• **What you should do**
Find the line holding "GAS pin DO: D2 -> A4" in the entries below. Give it again exactly, along with every line after it up to and including the line holding "BUZZER pin IO: D11 -> A2".

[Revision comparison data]

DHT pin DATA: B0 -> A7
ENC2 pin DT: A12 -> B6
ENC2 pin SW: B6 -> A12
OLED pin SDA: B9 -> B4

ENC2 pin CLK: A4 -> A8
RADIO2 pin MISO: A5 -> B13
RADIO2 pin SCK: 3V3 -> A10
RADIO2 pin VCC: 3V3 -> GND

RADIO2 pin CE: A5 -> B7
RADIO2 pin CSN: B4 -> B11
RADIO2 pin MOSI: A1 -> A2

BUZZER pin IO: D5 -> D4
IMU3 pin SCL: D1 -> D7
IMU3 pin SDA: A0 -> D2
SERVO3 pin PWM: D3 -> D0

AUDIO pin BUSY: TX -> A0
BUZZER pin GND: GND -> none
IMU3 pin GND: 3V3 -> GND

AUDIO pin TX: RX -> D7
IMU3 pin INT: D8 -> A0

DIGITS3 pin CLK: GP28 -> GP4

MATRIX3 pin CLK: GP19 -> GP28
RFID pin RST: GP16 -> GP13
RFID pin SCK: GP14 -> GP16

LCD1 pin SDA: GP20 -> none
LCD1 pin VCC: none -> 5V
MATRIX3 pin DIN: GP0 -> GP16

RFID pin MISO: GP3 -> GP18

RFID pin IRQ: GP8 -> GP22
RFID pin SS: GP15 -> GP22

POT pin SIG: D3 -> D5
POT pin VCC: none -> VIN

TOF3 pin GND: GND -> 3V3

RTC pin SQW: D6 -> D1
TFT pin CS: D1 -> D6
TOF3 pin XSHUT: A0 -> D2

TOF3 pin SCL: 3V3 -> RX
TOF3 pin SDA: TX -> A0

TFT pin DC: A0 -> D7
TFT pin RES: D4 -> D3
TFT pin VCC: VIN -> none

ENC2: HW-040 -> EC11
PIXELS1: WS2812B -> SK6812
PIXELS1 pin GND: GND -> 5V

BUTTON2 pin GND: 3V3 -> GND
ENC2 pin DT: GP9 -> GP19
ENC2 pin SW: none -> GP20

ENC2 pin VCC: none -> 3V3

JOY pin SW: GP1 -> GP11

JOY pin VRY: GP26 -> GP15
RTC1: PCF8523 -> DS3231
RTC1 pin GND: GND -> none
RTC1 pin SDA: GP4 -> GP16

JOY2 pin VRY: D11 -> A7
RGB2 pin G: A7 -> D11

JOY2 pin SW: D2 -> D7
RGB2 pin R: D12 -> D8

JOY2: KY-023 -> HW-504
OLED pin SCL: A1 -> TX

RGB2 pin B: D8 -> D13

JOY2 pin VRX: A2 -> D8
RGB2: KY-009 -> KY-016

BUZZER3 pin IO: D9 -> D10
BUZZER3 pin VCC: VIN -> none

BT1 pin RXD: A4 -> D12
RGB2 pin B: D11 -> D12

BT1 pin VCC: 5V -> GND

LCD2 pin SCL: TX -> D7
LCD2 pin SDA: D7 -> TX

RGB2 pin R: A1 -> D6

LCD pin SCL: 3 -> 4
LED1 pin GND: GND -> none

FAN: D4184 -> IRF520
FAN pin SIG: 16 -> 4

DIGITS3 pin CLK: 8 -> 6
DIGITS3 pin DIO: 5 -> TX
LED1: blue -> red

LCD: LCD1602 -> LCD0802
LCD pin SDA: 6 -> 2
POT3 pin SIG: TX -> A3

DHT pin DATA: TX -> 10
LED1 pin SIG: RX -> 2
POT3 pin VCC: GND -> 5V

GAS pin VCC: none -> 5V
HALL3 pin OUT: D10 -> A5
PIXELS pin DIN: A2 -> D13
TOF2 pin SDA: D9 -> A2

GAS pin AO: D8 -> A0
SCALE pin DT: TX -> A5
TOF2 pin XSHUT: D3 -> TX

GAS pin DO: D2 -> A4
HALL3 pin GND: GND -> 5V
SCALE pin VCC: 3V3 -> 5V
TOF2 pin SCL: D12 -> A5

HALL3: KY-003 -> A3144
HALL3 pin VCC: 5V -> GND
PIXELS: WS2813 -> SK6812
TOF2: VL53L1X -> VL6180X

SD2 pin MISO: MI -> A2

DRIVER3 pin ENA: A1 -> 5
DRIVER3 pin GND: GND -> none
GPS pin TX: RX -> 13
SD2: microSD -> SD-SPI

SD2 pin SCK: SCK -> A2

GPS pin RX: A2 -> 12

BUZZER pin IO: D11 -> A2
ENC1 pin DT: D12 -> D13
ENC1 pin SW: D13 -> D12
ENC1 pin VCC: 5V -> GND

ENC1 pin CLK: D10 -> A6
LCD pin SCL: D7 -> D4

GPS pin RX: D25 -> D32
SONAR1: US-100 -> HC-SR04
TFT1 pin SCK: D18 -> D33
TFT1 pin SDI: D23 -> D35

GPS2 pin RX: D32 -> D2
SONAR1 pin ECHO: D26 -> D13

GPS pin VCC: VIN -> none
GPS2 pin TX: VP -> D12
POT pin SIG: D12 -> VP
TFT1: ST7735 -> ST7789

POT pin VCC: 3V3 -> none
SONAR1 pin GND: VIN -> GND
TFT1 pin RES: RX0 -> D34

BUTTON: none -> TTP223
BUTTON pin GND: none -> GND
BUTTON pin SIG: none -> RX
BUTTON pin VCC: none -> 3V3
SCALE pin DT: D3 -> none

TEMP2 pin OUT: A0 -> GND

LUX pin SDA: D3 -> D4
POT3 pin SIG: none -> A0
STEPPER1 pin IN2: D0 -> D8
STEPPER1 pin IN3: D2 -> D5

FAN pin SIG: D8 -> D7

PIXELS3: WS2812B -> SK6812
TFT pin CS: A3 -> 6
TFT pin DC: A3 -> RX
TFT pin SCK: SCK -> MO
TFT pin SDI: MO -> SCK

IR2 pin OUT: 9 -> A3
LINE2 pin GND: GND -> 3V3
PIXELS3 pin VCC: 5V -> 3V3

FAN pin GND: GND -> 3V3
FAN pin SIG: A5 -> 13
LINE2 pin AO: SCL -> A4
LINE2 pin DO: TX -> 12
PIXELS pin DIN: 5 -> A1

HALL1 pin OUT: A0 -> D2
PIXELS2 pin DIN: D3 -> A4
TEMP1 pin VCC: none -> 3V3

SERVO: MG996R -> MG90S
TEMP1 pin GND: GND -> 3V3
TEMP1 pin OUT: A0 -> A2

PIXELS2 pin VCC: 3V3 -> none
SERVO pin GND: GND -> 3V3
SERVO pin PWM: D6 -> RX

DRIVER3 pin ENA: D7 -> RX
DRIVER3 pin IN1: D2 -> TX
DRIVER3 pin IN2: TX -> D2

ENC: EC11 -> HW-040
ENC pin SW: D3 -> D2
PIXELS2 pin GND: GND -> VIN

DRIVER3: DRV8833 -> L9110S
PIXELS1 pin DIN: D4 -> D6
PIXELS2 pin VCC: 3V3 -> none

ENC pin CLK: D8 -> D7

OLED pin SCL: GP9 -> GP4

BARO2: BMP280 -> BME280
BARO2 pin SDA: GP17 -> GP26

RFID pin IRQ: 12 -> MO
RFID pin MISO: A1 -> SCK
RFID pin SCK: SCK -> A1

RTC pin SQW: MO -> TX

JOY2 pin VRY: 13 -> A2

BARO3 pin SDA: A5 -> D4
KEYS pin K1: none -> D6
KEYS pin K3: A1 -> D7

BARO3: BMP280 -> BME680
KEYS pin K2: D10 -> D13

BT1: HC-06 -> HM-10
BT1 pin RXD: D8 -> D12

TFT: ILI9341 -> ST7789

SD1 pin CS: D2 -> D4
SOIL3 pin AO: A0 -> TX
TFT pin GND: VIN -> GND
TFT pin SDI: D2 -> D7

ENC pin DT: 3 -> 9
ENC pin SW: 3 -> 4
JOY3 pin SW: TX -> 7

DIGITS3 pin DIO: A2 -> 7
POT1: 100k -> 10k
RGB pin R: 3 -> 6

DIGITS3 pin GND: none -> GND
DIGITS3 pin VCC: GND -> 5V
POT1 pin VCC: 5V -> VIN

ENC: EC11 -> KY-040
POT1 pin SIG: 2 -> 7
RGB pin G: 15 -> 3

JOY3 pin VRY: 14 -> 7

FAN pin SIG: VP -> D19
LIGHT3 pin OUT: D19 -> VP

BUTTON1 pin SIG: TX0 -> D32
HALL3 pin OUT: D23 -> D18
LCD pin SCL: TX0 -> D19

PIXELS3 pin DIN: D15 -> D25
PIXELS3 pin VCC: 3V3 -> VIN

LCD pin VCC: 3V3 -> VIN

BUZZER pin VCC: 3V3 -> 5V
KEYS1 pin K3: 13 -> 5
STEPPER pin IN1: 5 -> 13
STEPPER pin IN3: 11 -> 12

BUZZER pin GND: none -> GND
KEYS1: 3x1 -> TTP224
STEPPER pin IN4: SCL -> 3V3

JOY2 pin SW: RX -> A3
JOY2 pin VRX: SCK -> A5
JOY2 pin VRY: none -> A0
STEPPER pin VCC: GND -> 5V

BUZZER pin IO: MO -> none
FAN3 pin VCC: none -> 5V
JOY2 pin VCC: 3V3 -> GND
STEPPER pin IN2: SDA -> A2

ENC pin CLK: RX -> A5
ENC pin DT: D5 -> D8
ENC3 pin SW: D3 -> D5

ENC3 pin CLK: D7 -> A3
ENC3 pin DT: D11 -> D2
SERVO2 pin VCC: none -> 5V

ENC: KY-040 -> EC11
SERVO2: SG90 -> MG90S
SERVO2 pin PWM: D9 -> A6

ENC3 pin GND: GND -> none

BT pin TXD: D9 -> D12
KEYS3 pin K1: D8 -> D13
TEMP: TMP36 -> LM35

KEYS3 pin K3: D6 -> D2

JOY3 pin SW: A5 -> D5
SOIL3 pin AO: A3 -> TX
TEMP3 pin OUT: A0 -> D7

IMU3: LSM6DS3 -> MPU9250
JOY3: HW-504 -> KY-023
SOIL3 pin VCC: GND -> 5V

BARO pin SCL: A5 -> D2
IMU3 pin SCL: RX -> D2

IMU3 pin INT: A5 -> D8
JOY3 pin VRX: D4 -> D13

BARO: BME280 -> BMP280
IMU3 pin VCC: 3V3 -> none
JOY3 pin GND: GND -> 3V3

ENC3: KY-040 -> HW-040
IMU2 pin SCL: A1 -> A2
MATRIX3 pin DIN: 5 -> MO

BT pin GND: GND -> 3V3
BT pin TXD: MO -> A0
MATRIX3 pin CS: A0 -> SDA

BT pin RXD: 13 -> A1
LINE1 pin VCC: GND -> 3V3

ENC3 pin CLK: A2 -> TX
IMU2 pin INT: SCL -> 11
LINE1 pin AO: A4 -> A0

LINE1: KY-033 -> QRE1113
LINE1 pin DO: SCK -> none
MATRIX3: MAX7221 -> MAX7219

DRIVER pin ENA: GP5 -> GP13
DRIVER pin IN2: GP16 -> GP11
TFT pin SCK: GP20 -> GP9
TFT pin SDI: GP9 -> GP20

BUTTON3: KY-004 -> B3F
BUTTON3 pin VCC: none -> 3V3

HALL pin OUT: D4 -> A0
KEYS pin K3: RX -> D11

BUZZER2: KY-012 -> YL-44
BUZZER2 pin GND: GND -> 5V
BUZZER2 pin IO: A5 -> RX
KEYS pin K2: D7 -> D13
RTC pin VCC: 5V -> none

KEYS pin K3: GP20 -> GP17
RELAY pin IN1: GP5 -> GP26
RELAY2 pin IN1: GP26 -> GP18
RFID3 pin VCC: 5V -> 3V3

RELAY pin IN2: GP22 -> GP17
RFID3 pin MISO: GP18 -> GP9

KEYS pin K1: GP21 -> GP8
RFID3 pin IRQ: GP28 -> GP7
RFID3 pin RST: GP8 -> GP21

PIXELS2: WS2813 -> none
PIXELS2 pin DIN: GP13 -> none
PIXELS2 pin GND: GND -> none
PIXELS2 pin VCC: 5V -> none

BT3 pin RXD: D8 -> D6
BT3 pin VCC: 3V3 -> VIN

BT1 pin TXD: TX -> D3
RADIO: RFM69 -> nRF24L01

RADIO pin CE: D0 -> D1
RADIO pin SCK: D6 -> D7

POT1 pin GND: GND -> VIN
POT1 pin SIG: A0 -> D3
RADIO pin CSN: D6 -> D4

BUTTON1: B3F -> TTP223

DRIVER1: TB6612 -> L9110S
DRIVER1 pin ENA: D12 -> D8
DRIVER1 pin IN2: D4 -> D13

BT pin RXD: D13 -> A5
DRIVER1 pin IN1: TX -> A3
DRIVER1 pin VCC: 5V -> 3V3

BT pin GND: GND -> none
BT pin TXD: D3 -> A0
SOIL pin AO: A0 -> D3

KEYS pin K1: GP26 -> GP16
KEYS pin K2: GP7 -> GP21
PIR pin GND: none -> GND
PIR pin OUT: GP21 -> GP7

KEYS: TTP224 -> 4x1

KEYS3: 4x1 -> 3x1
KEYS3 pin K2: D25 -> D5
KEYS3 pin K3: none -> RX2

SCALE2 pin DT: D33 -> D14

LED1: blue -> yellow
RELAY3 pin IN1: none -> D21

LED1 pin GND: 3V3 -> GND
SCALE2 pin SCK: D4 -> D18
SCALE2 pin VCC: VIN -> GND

• **Finished task**
GAS pin DO: D2 -> A4
HALL3 pin GND: GND -> 5V
SCALE pin VCC: 3V3 -> 5V
TOF2 pin SCL: D12 -> A5

HALL3: KY-003 -> A3144
HALL3 pin VCC: 5V -> GND
PIXELS: WS2813 -> SK6812
TOF2: VL53L1X -> VL6180X

SD2 pin MISO: MI -> A2

DRIVER3 pin ENA: A1 -> 5
DRIVER3 pin GND: GND -> none
GPS pin TX: RX -> 13
SD2: microSD -> SD-SPI

SD2 pin SCK: SCK -> A2

GPS pin RX: A2 -> 12

BUZZER pin IO: D11 -> A2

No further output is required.